### [WHAT IS EXPECTED]
Your answer must be an exact copy of the entries, containing no images.

### [THE INPUT]

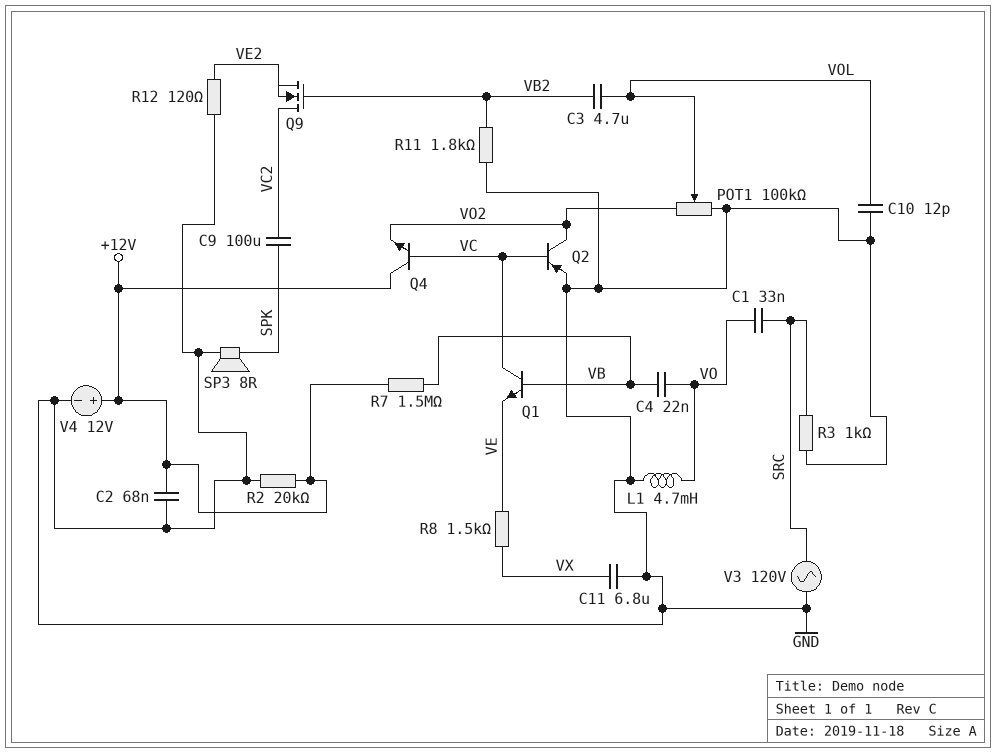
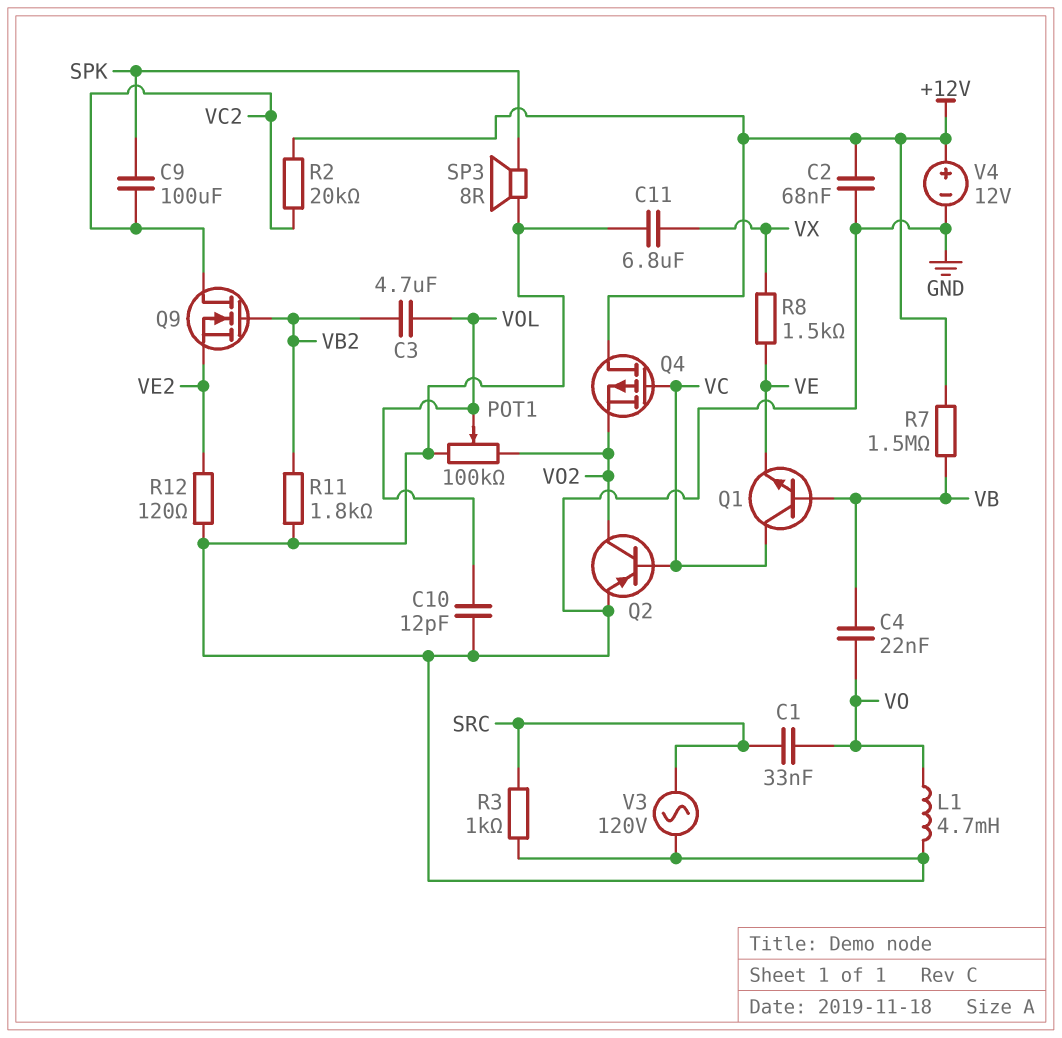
Q4: NPN (B VC, C +12V, E VO2) -> PMOS (G VC, D +12V, S VO2)
R2: 20k (+12V, GND) -> 20k (+12V, VC2)

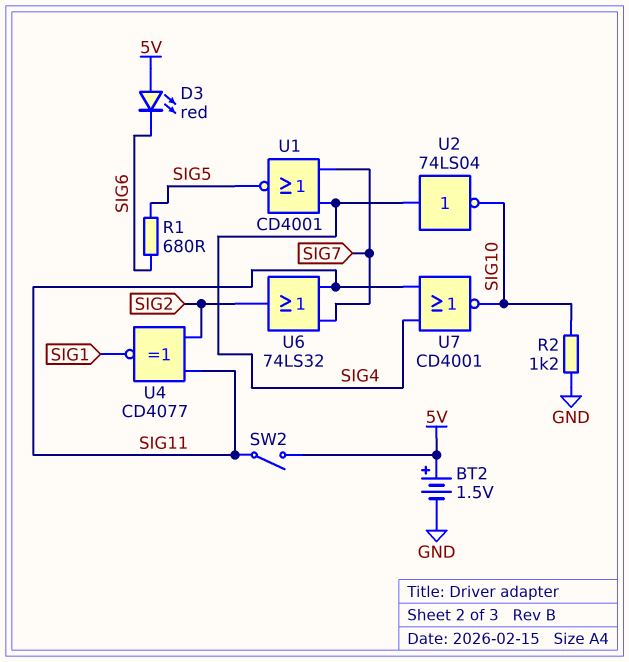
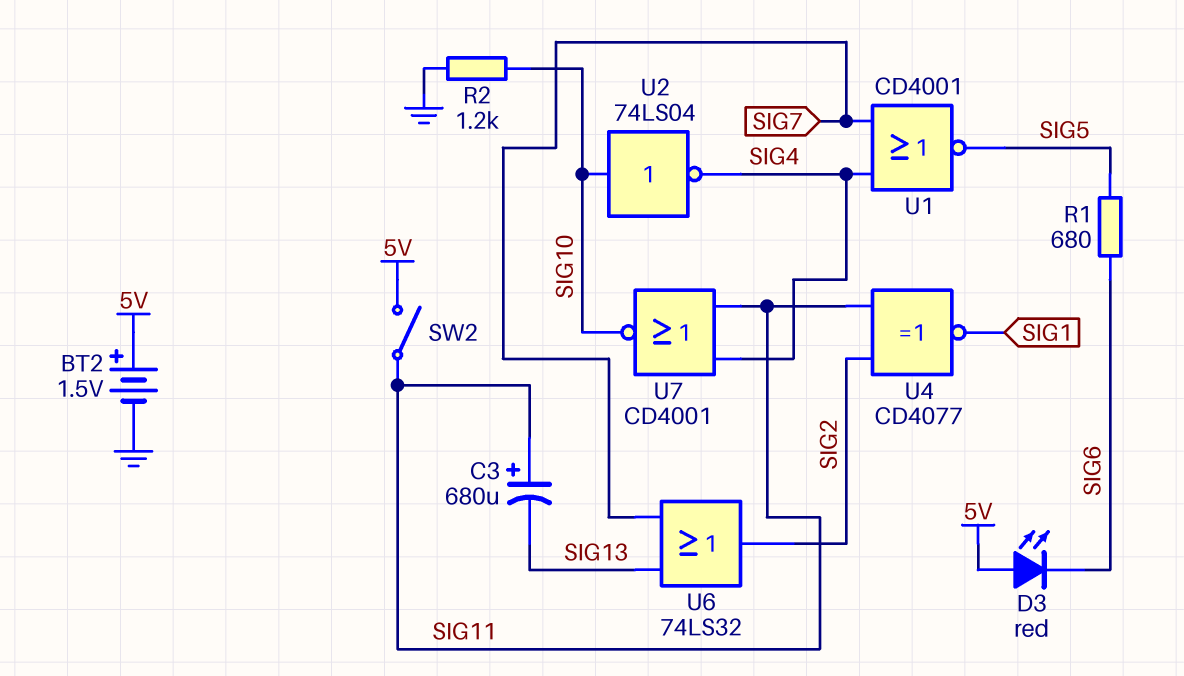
C3: none -> 680uF (plus SIG11, minus SIG13)
U2: NOT 74LS04 (in SIG4, out SIG10) -> NOT 74LS04 (in SIG10, out SIG4)
U6: OR 74LS32 (in SIG7, in SIG11, out SIG2) -> OR 74LS32 (in SIG7, in SIG13, out SIG2)

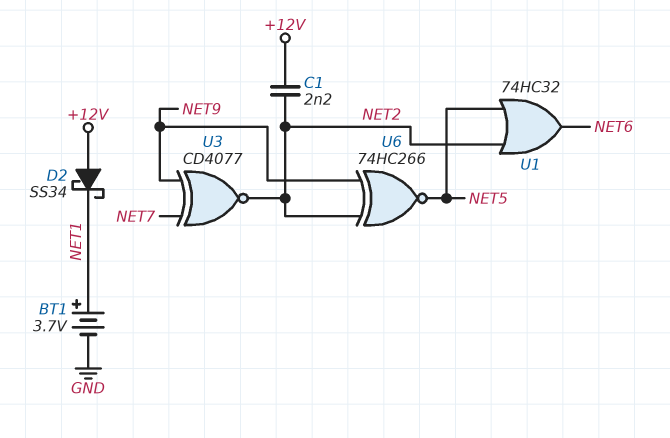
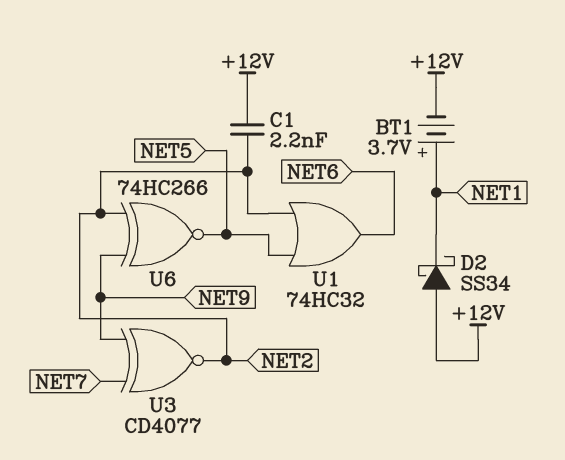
BT1: 3.7V (plus NET1, minus GND) -> 3.7V (plus NET1, minus +12V)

### [SOLUTION FOR THIS TASK]
Q4: NPN (B VC, C +12V, E VO2) -> PMOS (G VC, D +12V, S VO2)
R2: 20k (+12V, GND) -> 20k (+12V, VC2)

C3: none -> 680uF (plus SIG11, minus SIG13)
U2: NOT 74LS04 (in SIG4, out SIG10) -> NOT 74LS04 (in SIG10, out SIG4)
U6: OR 74LS32 (in SIG7, in SIG11, out SIG2) -> OR 74LS32 (in SIG7, in SIG13, out SIG2)

BT1: 3.7V (plus NET1, minus GND) -> 3.7V (plus NET1, minus +12V)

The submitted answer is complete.